In the records below, find the line containing "white round brick E6" and the line containing "brown tile H3"; please repeat exactly the lines from one to the other, both included, and nothing more.

═══ Data listing ═══

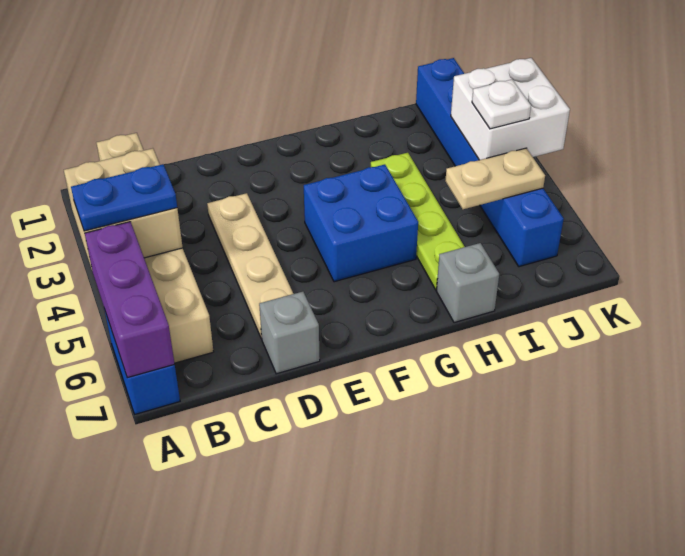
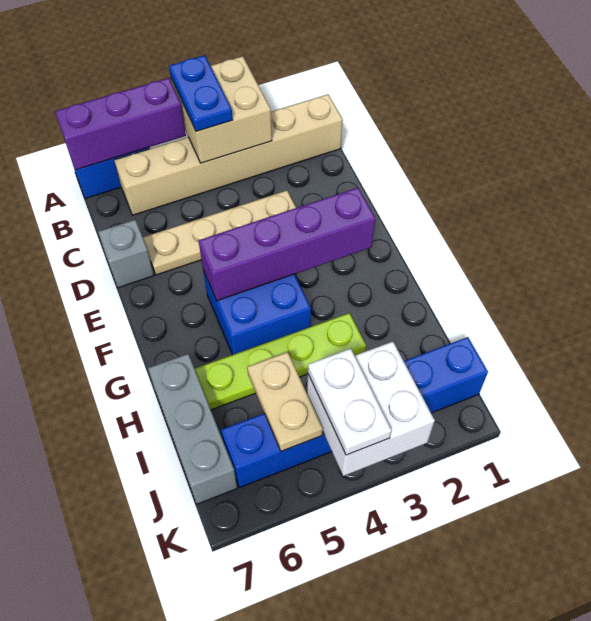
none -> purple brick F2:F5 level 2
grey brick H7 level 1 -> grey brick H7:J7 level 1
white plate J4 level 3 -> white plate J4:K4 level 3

═══
═══ Data listing ═══

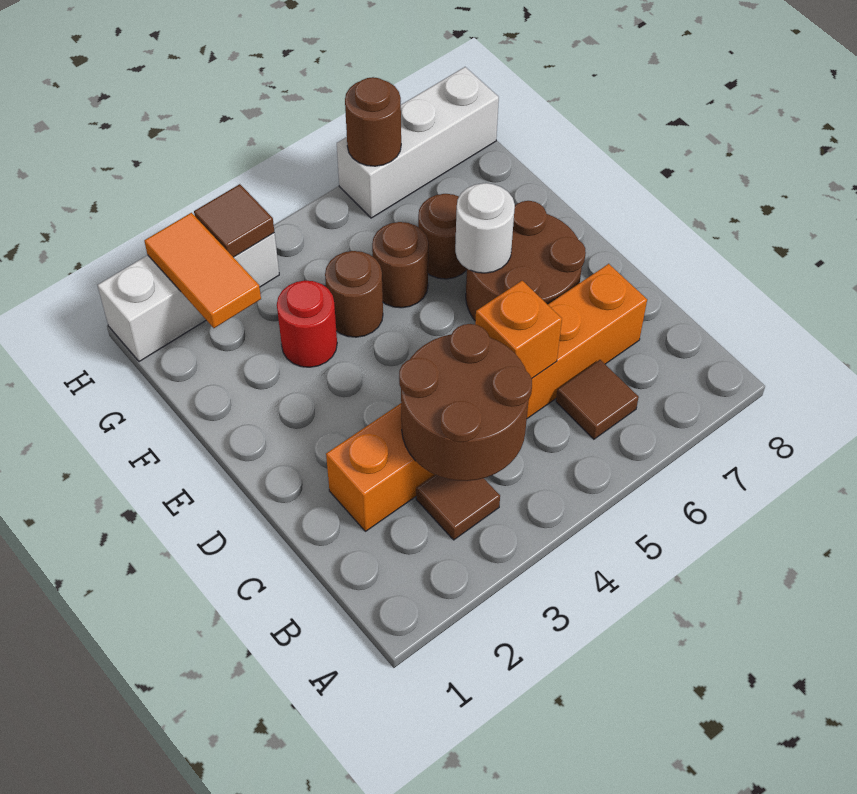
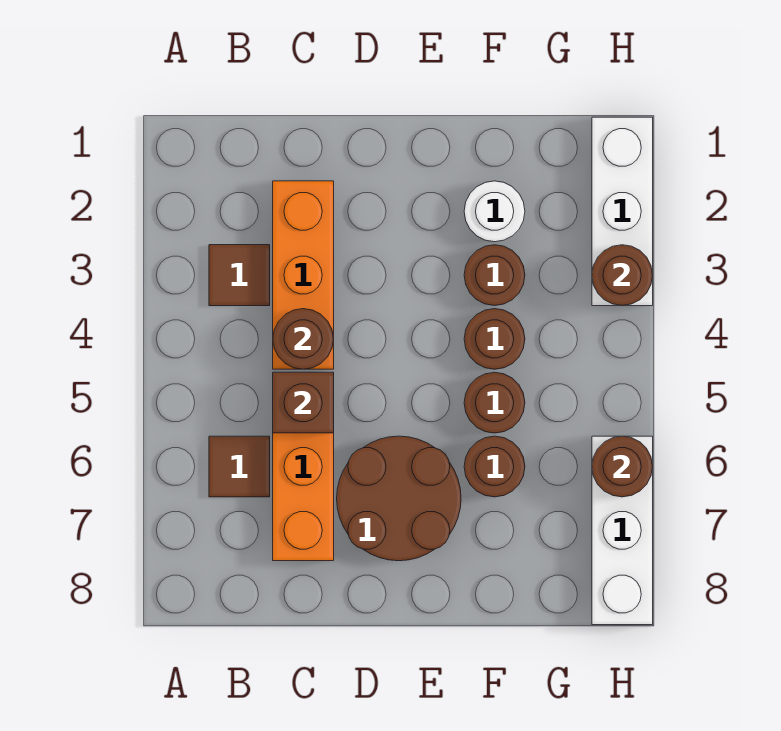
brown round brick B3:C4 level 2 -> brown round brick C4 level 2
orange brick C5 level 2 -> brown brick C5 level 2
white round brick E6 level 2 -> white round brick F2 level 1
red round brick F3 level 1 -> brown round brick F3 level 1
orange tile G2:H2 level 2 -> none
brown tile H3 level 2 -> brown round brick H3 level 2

═══
═══ Data listing ═══

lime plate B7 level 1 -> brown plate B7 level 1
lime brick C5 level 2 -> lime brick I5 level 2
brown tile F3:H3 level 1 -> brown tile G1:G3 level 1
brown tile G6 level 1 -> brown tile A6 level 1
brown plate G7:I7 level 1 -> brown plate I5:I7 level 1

═══

Task response:
white round brick E6 level 2 -> white round brick F2 level 1
red round brick F3 level 1 -> brown round brick F3 level 1
orange tile G2:H2 level 2 -> none
brown tile H3 level 2 -> brown round brick H3 level 2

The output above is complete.